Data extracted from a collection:
********
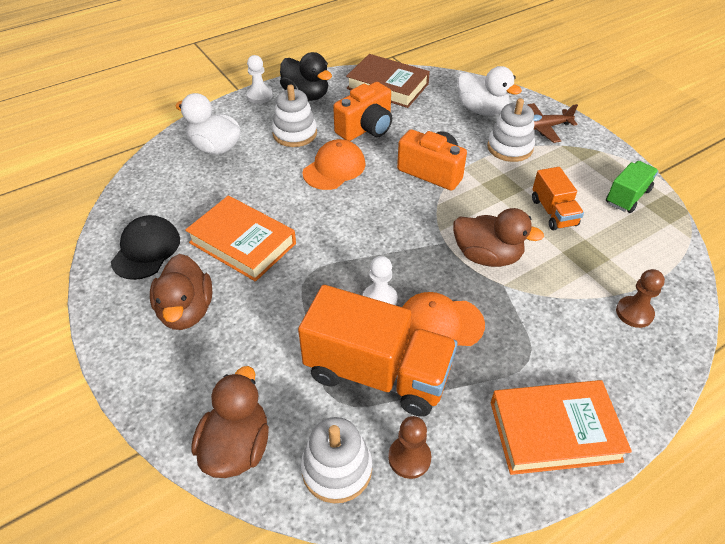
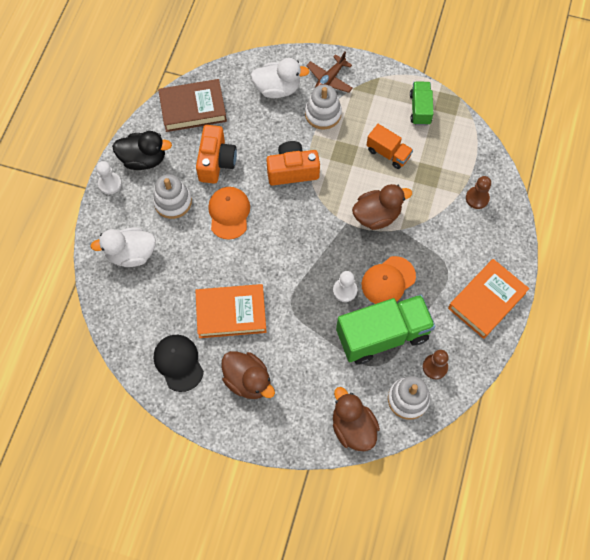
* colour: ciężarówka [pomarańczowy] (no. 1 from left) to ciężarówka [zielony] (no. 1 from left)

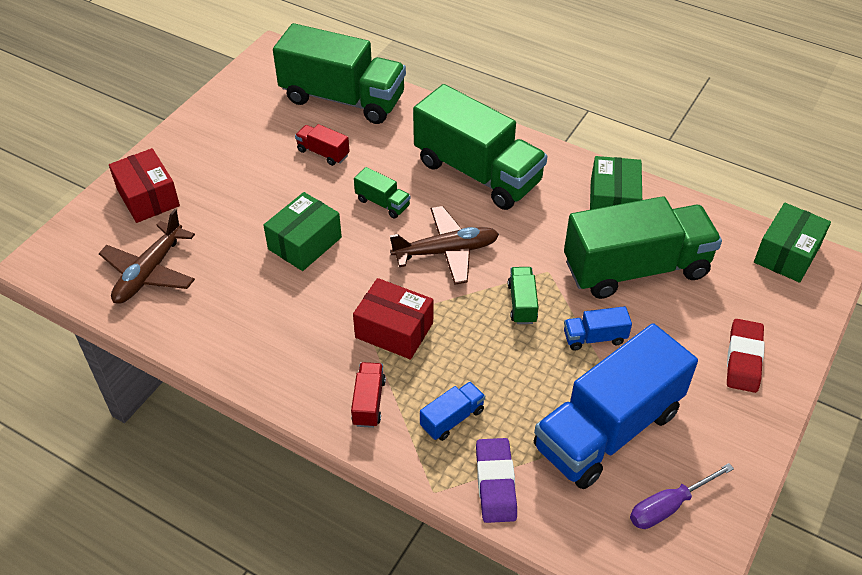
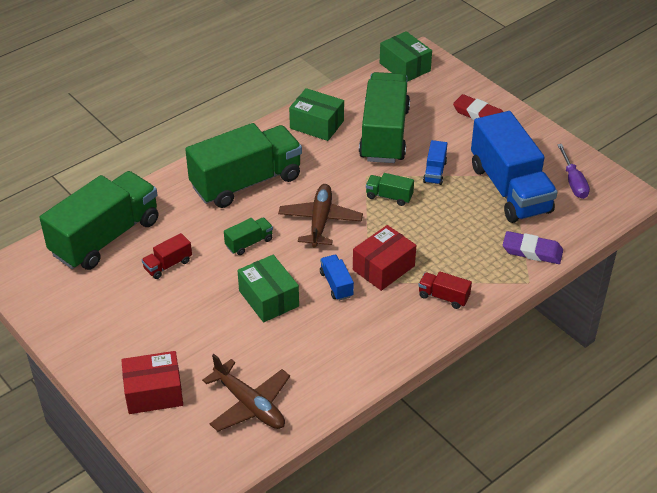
* relocated: ciężarówka [niebieski] (no. 1 from left)

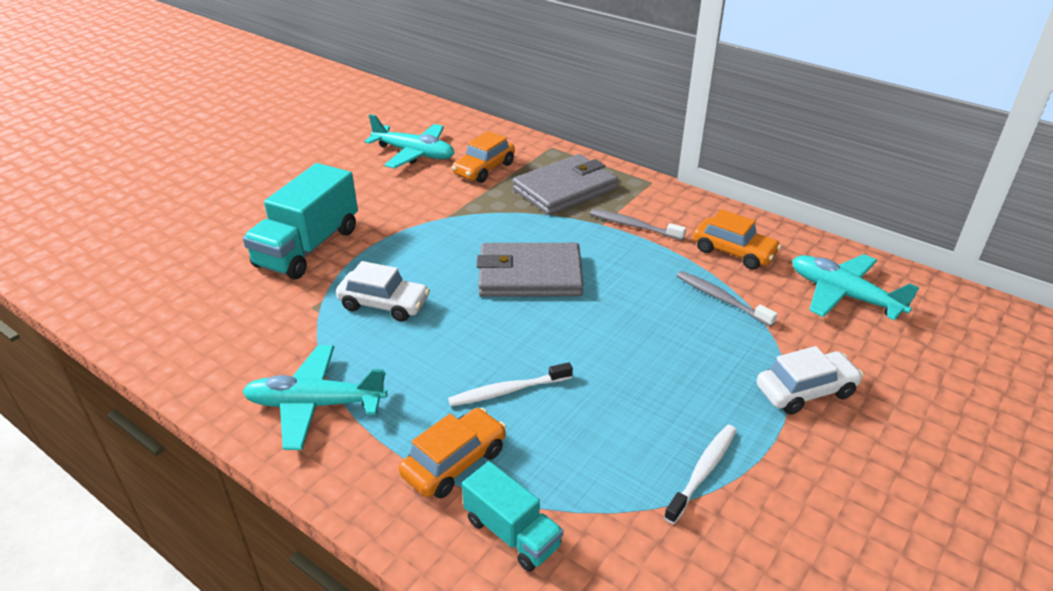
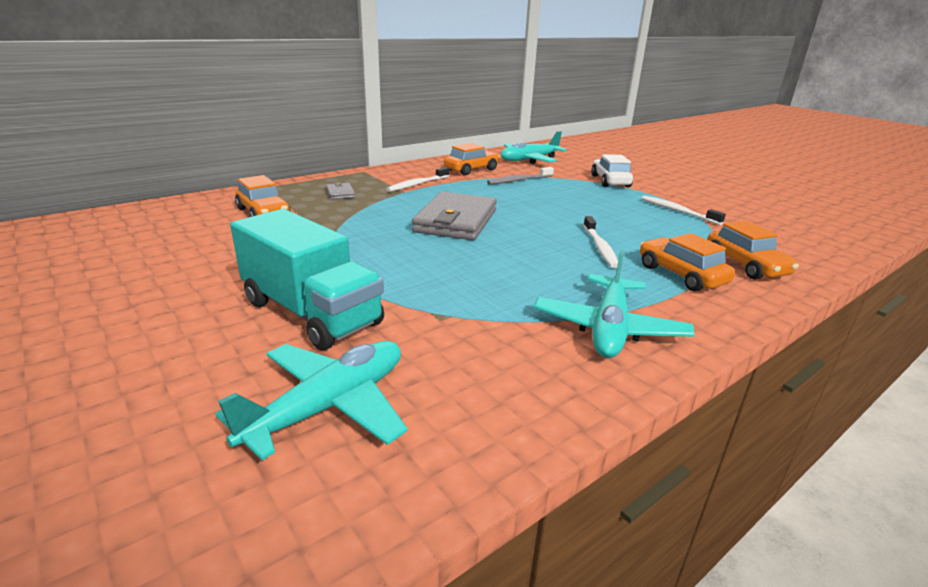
* missing: samochód [biały] (no. 1 from left)
* relocated: samolot [turkusowy] (no. 2 from left in the first image) to samolot [turkusowy] (no. 1 from left)
* exchanged: ciężarówka [turkusowy] (no. 2 from left) to samochód [pomarańczowy] (no. 4 from left)
* colour: szczoteczka do zębów [szary] (no. 1 from left) to szczoteczka do zębów [biały] (no. 1 from left)
* size: portfel [szary] (no. 2 from left in the first image) x0.43

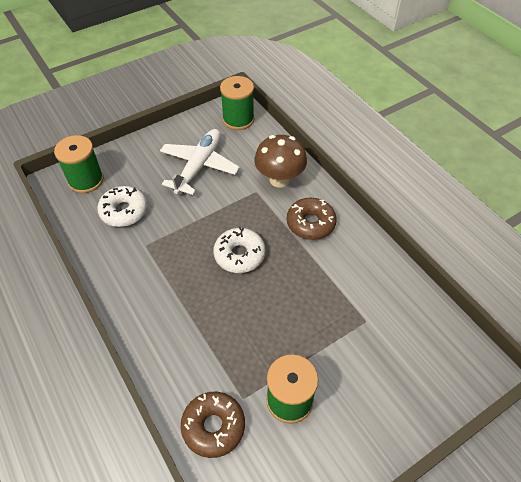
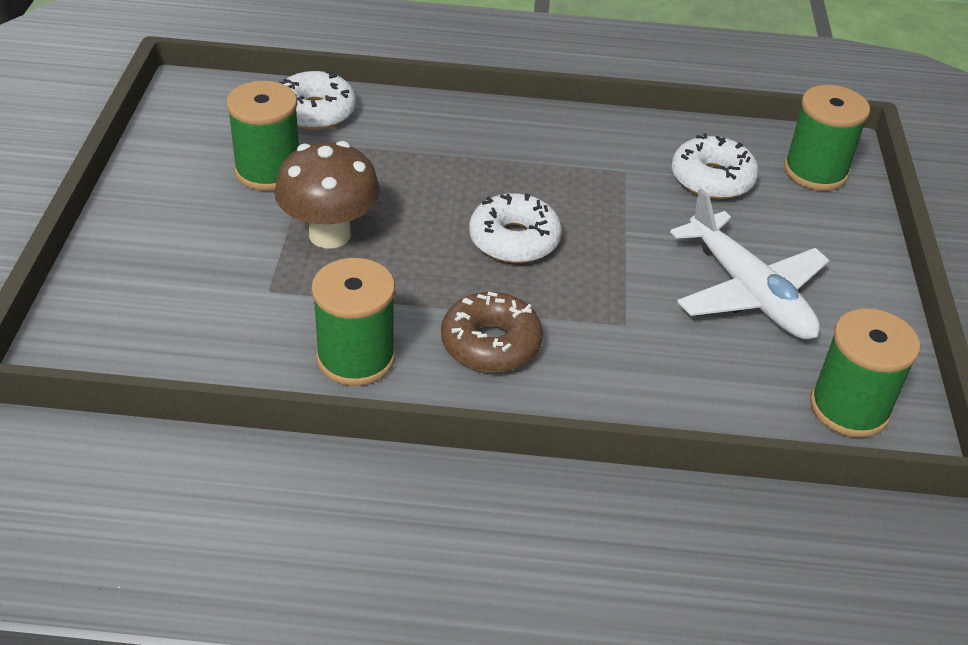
* appeared: szpulka [zielony] (no. 2 from left)
* relocated: grzyb [brązowy]
* colour: donut [brązowy] (no. 1 from left) to donut [biały] (no. 1 from left)

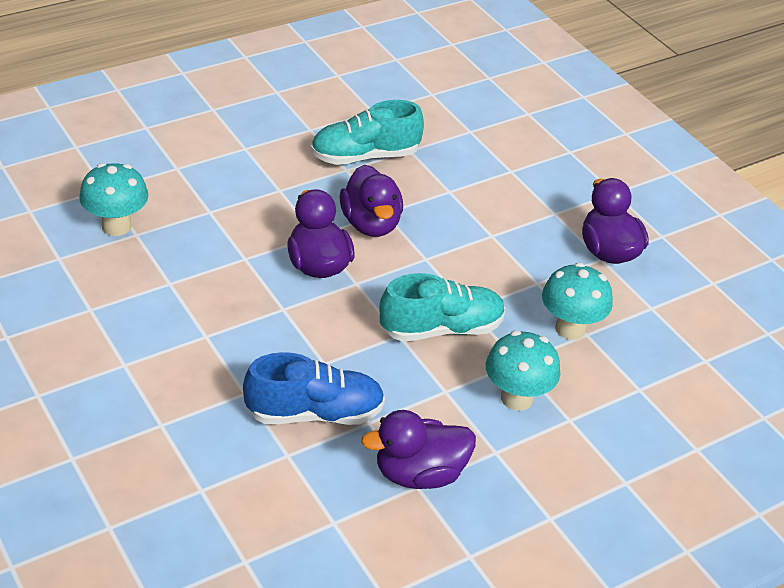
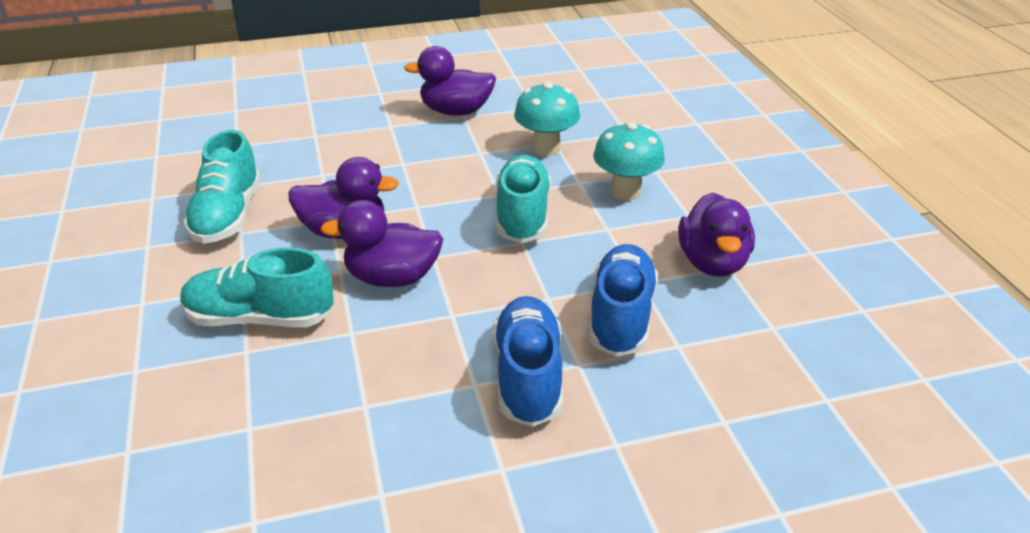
* missing: grzyb [turkusowy] (no. 1 from left)
* appeared: but [turkusowy] (no. 2 from left)
* appeared: but [niebieski] (no. 1 from left)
********
**TO DO**
Nothing but the lines from the line with "4 from left)" through the last line of the data above should be printed, exactly as written and without pictures.

**TASK SOLUTION**
* exchanged: ciężarówka [turkusowy] (no. 2 from left) to samochód [pomarańczowy] (no. 4 from left)
* colour: szczoteczka do zębów [szary] (no. 1 from left) to szczoteczka do zębów [biały] (no. 1 from left)
* size: portfel [szary] (no. 2 from left in the first image) x0.43

* appeared: szpulka [zielony] (no. 2 from left)
* relocated: grzyb [brązowy]
* colour: donut [brązowy] (no. 1 from left) to donut [biały] (no. 1 from left)

* missing: grzyb [turkusowy] (no. 1 from left)
* appeared: but [turkusowy] (no. 2 from left)
* appeared: but [niebieski] (no. 1 from left)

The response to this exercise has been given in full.